#### WHAT IS REQUIRED:
There is a line containing "pink cross: (270, 413) -> (317, 535), moved" in the entries below. Repeat that line and every line after it exactly, and nothing more.

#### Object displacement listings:
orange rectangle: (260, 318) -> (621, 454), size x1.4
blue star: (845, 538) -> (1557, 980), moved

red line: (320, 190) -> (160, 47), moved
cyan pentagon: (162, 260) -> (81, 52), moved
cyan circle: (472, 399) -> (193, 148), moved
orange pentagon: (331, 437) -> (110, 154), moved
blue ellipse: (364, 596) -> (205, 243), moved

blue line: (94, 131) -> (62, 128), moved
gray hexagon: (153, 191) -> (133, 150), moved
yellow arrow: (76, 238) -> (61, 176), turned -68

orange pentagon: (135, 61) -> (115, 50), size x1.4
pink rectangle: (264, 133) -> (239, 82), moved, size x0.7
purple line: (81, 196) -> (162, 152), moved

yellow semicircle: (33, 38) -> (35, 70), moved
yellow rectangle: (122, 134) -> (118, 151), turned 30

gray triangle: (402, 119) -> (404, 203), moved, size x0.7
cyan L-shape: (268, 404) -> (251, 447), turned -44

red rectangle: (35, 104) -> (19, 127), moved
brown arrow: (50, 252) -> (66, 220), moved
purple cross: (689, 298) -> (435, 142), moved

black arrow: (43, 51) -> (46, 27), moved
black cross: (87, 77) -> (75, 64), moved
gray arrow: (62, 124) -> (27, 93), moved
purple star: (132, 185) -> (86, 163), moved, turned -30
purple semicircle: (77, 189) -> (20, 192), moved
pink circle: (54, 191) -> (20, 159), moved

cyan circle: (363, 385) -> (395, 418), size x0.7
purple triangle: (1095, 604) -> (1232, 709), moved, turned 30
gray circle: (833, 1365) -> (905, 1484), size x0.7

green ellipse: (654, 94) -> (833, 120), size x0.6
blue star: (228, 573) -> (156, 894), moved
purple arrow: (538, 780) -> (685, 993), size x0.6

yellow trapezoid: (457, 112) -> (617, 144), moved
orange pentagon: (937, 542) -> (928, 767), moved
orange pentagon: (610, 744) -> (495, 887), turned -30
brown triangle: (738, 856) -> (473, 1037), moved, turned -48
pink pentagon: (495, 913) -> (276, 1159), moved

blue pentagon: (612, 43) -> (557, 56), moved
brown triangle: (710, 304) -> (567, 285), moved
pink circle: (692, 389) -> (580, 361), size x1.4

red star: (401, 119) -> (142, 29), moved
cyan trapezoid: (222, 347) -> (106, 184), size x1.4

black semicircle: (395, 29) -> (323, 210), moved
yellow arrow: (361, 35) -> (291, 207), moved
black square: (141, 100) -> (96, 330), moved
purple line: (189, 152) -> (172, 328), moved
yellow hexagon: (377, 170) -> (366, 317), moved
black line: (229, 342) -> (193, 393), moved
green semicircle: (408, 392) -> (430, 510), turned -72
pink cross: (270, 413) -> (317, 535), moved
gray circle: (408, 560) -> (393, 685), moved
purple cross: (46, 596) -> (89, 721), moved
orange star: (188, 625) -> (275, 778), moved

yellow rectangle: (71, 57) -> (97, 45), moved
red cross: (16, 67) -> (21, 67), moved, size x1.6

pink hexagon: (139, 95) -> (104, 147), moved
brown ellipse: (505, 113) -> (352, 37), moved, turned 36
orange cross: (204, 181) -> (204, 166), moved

#### RESPONSE FOR THIS EXERCISE:
pink cross: (270, 413) -> (317, 535), moved
gray circle: (408, 560) -> (393, 685), moved
purple cross: (46, 596) -> (89, 721), moved
orange star: (188, 625) -> (275, 778), moved

yellow rectangle: (71, 57) -> (97, 45), moved
red cross: (16, 67) -> (21, 67), moved, size x1.6

pink hexagon: (139, 95) -> (104, 147), moved
brown ellipse: (505, 113) -> (352, 37), moved, turned 36
orange cross: (204, 181) -> (204, 166), moved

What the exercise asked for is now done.